Records:

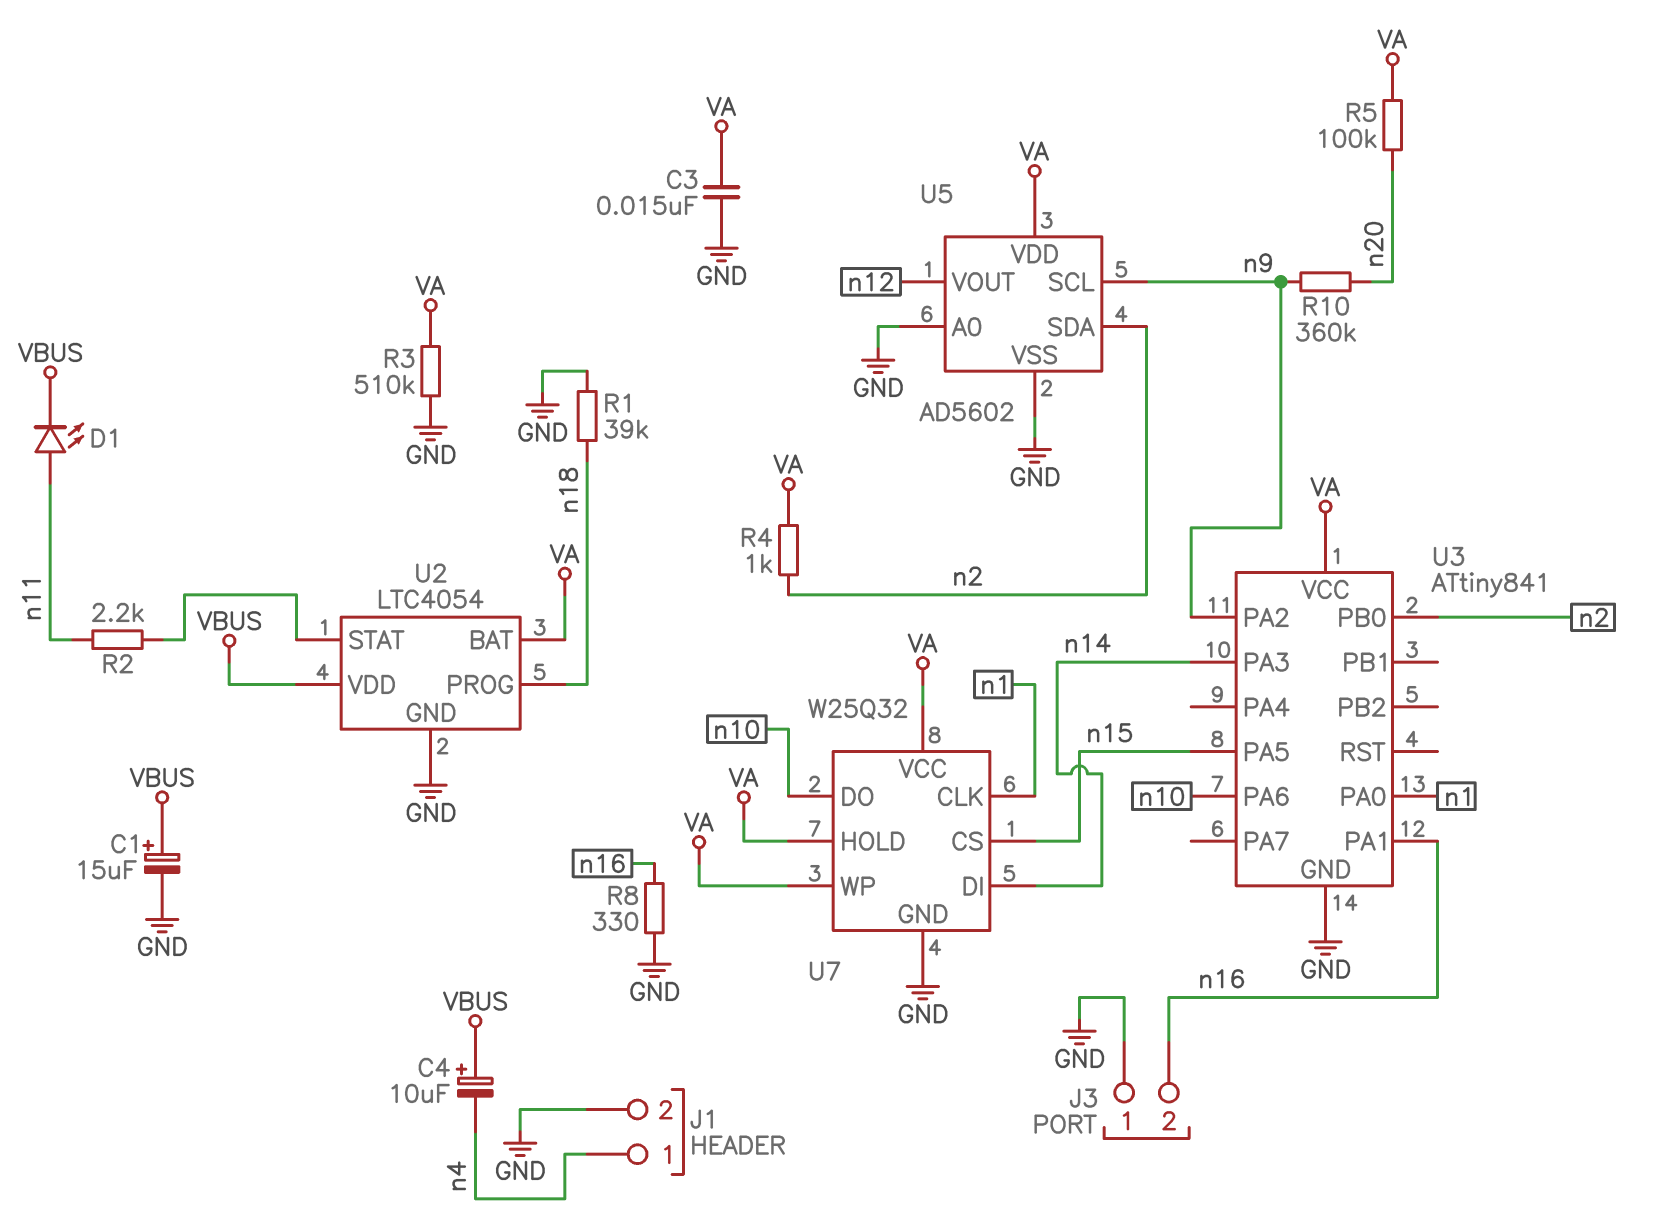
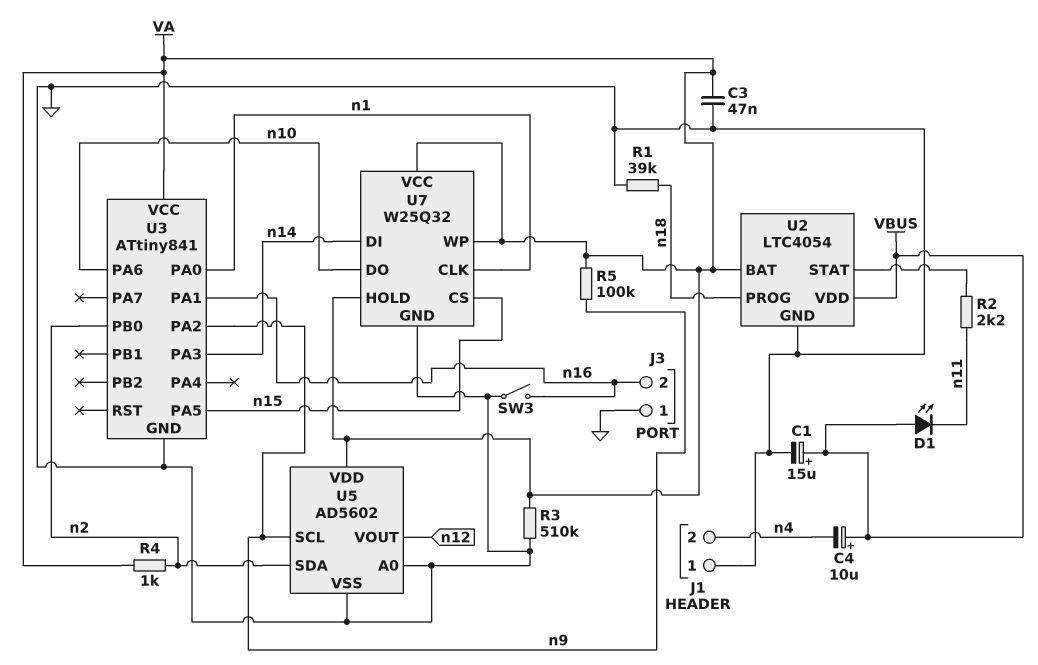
C3: 15nF (GND, VA) -> 47nF (GND, VA)
D1: LED (A n11, K VBUS) -> LED (A VBUS, K n11)
J1 pin 1: n4 -> GND
J1 pin 2: GND -> n4
R5: 100k (VA, n20) -> 100k (VA, n9)
R8: 330 (GND, n16) -> none
R10: 360k (n9, n20) -> none
SW3: none -> switch (GND, n16)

Directions for this task:
Your response must restate every record above exactly, with each picture omitted.

Answer section:
C3: 15nF (GND, VA) -> 47nF (GND, VA)
D1: LED (A n11, K VBUS) -> LED (A VBUS, K n11)
J1 pin 1: n4 -> GND
J1 pin 2: GND -> n4
R5: 100k (VA, n20) -> 100k (VA, n9)
R8: 330 (GND, n16) -> none
R10: 360k (n9, n20) -> none
SW3: none -> switch (GND, n16)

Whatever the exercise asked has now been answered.